==== DATA SECTION

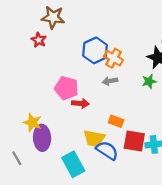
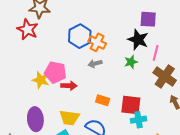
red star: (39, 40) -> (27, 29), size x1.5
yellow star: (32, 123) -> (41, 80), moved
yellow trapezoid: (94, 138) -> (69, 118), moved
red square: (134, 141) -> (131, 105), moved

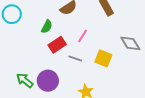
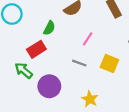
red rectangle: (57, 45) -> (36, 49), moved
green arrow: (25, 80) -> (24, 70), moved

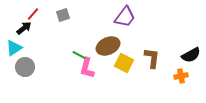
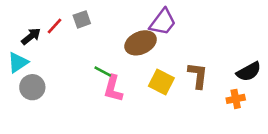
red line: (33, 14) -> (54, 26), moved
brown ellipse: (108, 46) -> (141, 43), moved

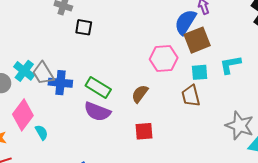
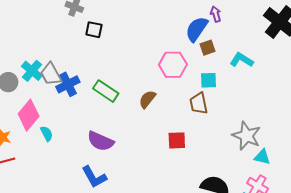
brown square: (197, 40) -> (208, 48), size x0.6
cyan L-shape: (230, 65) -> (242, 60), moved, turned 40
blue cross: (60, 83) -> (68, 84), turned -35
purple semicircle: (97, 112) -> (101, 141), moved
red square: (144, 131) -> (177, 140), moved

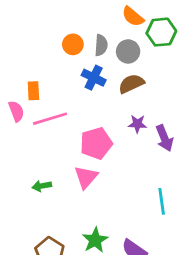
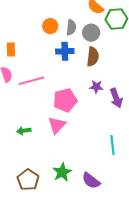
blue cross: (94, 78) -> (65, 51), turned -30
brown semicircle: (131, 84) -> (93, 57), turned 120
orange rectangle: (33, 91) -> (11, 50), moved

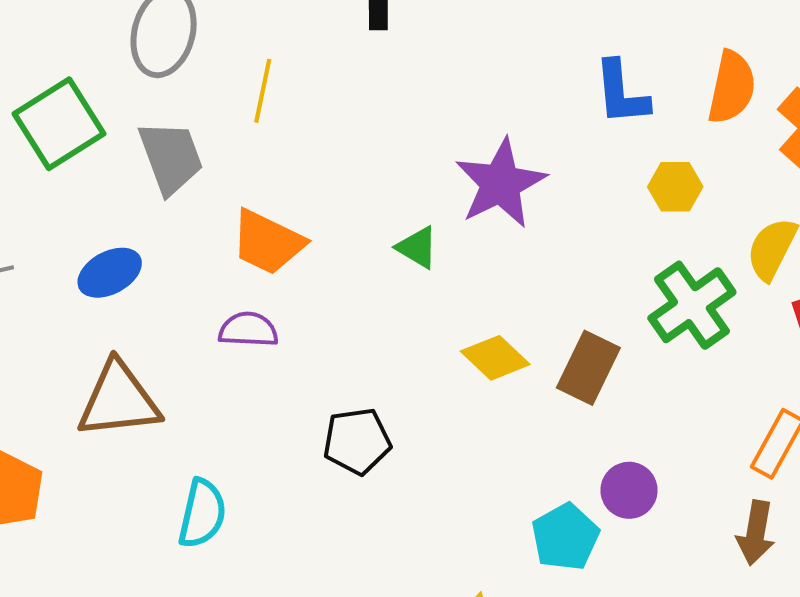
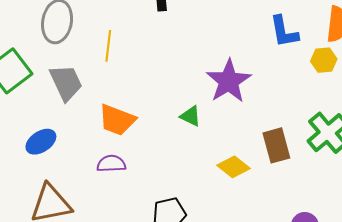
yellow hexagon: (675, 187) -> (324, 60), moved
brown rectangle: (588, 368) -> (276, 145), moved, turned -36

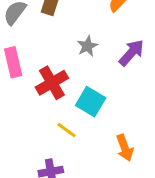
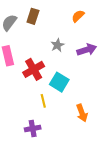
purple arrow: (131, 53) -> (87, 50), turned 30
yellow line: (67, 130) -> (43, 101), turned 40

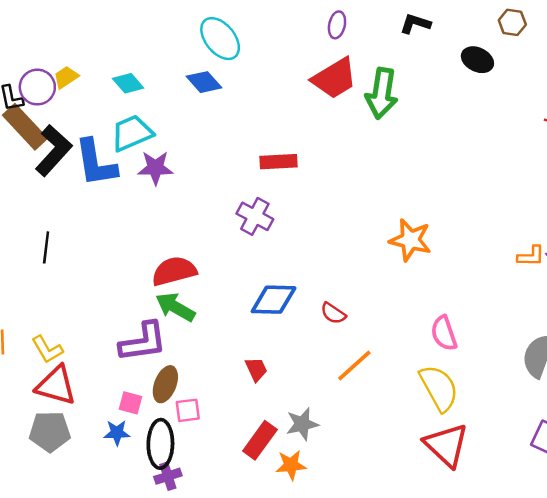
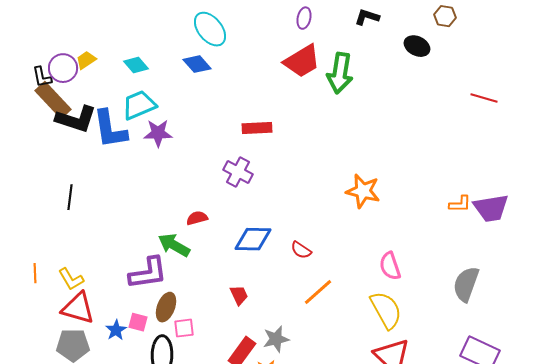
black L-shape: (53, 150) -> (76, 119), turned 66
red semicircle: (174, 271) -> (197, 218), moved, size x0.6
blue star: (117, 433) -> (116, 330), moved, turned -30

========

> PROBLEM: An exact copy of all the entries is required, and it must contain no pictures.

> ANSWER BOX:
red star: (39, 40) -> (27, 29), size x1.5
yellow star: (32, 123) -> (41, 80), moved
yellow trapezoid: (94, 138) -> (69, 118), moved
red square: (134, 141) -> (131, 105), moved

red rectangle: (57, 45) -> (36, 49), moved
green arrow: (25, 80) -> (24, 70), moved

red line: (33, 14) -> (54, 26), moved
brown ellipse: (108, 46) -> (141, 43), moved

brown square: (197, 40) -> (208, 48), size x0.6
cyan L-shape: (230, 65) -> (242, 60), moved, turned 40
blue cross: (60, 83) -> (68, 84), turned -35
purple semicircle: (97, 112) -> (101, 141), moved
red square: (144, 131) -> (177, 140), moved

blue cross: (94, 78) -> (65, 51), turned -30
brown semicircle: (131, 84) -> (93, 57), turned 120
orange rectangle: (33, 91) -> (11, 50), moved

yellow hexagon: (675, 187) -> (324, 60), moved
brown rectangle: (588, 368) -> (276, 145), moved, turned -36

purple arrow: (131, 53) -> (87, 50), turned 30
yellow line: (67, 130) -> (43, 101), turned 40

black L-shape: (53, 150) -> (76, 119), turned 66
red semicircle: (174, 271) -> (197, 218), moved, size x0.6
blue star: (117, 433) -> (116, 330), moved, turned -30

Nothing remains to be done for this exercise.